=== WORKING DATA ===

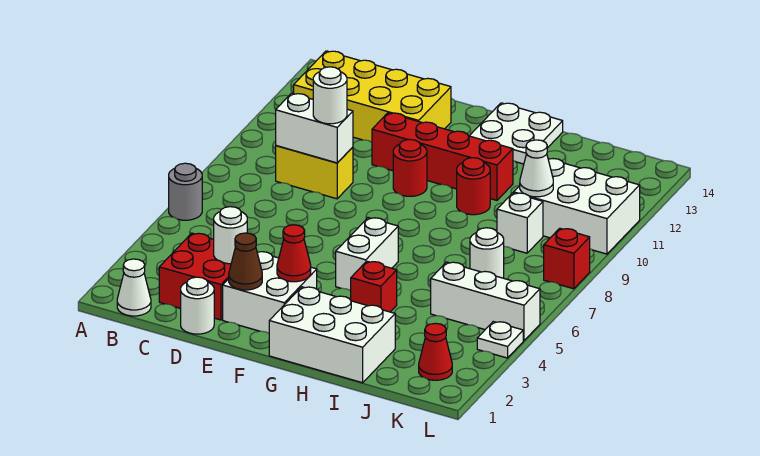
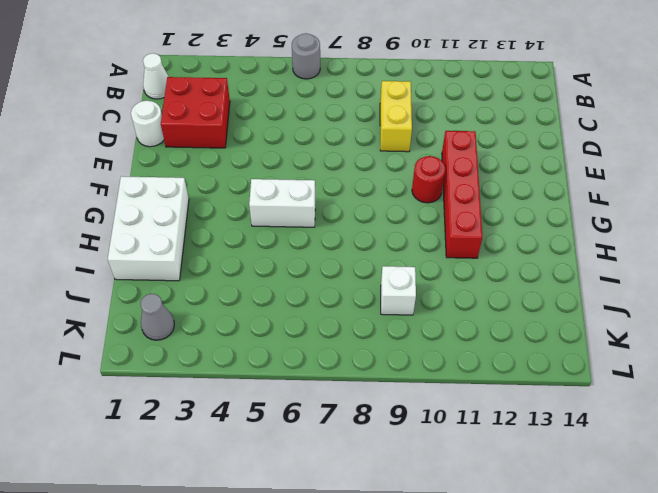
grey cone K2 level 1 -> red cone K2 level 1
none -> yellow brick B12:E13 level 1
none -> white brick E2:F3 level 1
none -> white plate G13:H14 level 1

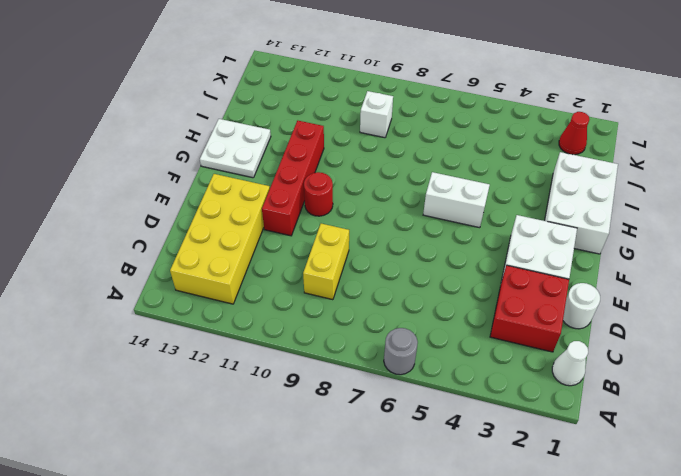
none -> red brick H4 level 1
none -> red round brick H10 level 1
none -> white brick J5:L5 level 1

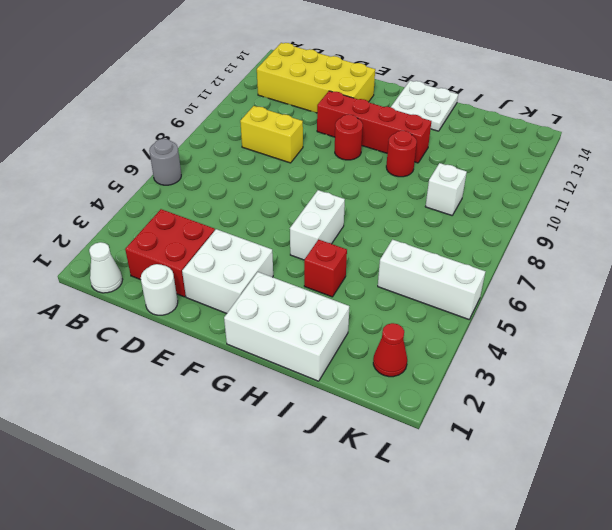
none -> white round brick J7 level 1
none -> white brick J10:L11 level 1
none -> white plate L4 level 1

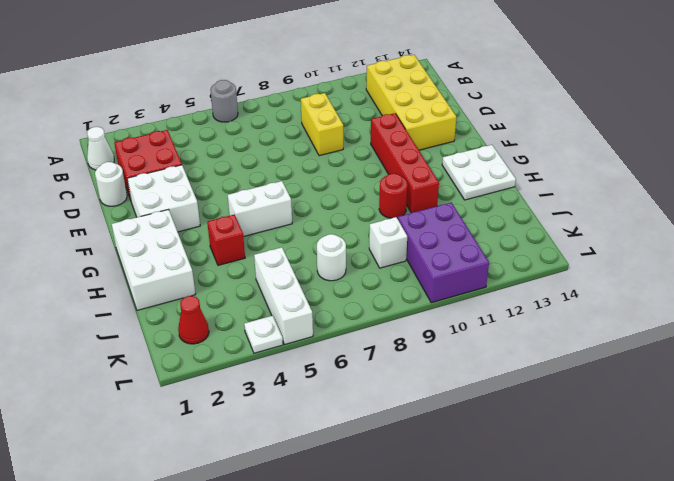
purple brick J10:L11 level 1 -> white brick J10:L11 level 1
none -> red round brick F10 level 1
none -> red brick L8 level 1
none -> white brick C9:D9 level 2

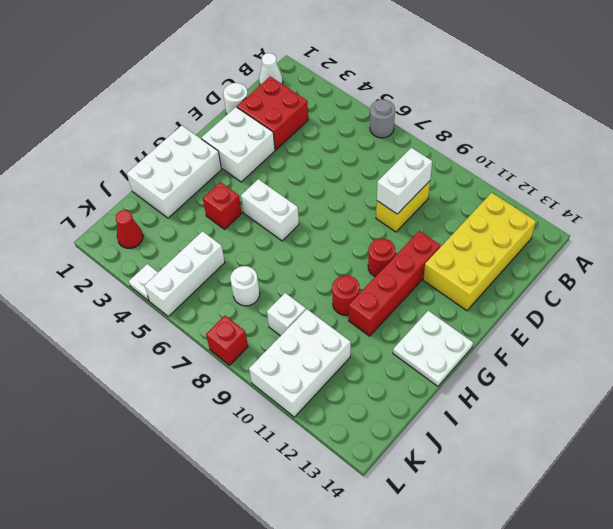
none -> white round brick D3 level 2
none -> brown cone E2 level 2
none -> red cone F3 level 2

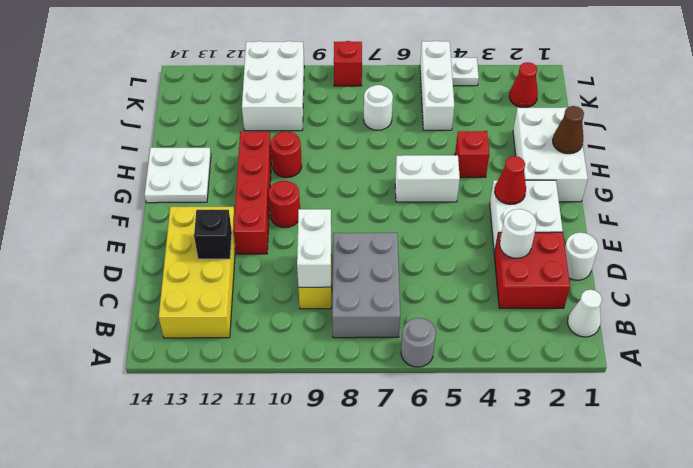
grey brick B7:D8 level 1 -> none
black brick D12 level 2 -> none
brown cone H1 level 2 -> brown cone E2 level 2
none -> white brick J9 level 1
none -> white cone J10 level 2
none -> white round brick D9 level 3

===

Set down the line containing "none -> brown cone E2 level 2", then every later line through the end of the material, exactly as written; omit any picture.

**RESPONSE AREA:**
none -> brown cone E2 level 2
none -> red cone F3 level 2

grey brick B7:D8 level 1 -> none
black brick D12 level 2 -> none
brown cone H1 level 2 -> brown cone E2 level 2
none -> white brick J9 level 1
none -> white cone J10 level 2
none -> white round brick D9 level 3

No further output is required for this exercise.